* **GOAL OF THE EXERCISE**
Only the records, exactly as written, belong in the answer; pictures do not.

═════ SUPPLIED ENTRIES

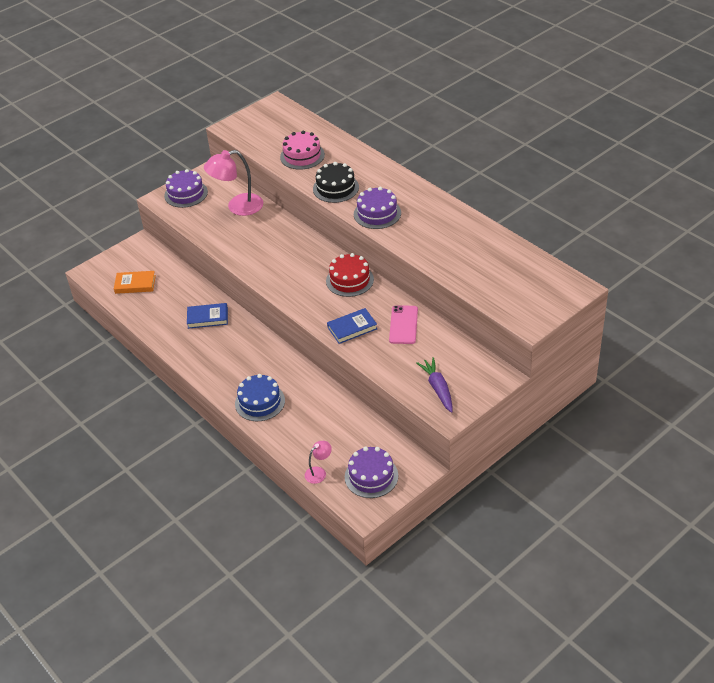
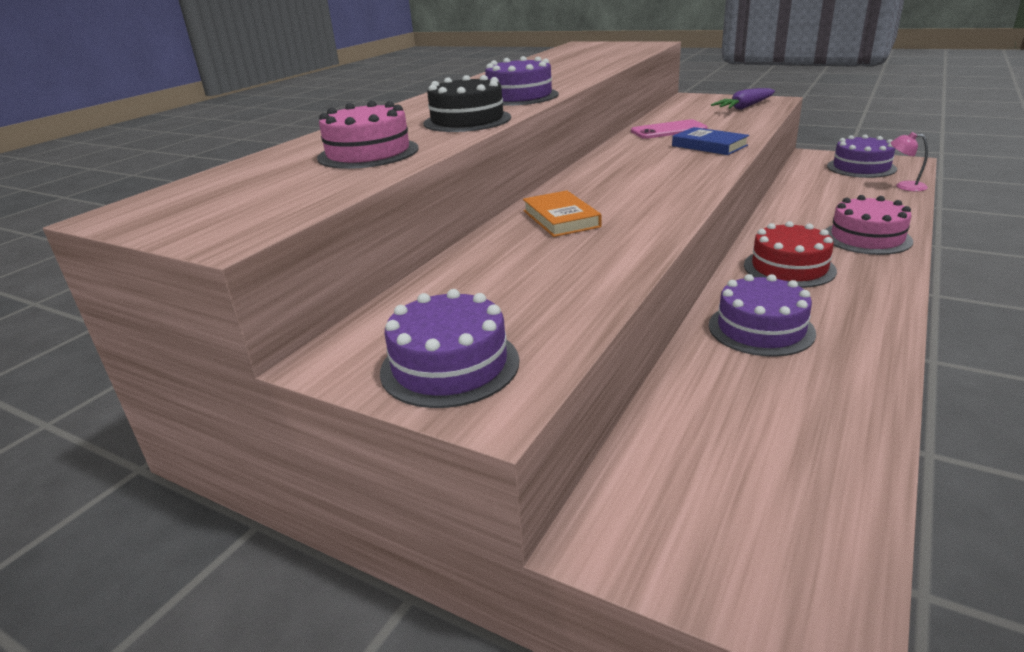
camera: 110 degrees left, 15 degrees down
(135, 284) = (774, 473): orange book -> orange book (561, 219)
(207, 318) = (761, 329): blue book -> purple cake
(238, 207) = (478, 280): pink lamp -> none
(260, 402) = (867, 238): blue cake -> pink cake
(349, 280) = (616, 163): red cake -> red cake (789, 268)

══════════

* **EXPECTED ANSWER**
camera: 110 degrees left, 15 degrees down
(135, 284) = (774, 473): orange book -> orange book (561, 219)
(207, 318) = (761, 329): blue book -> purple cake
(238, 207) = (478, 280): pink lamp -> none
(260, 402) = (867, 238): blue cake -> pink cake
(349, 280) = (616, 163): red cake -> red cake (789, 268)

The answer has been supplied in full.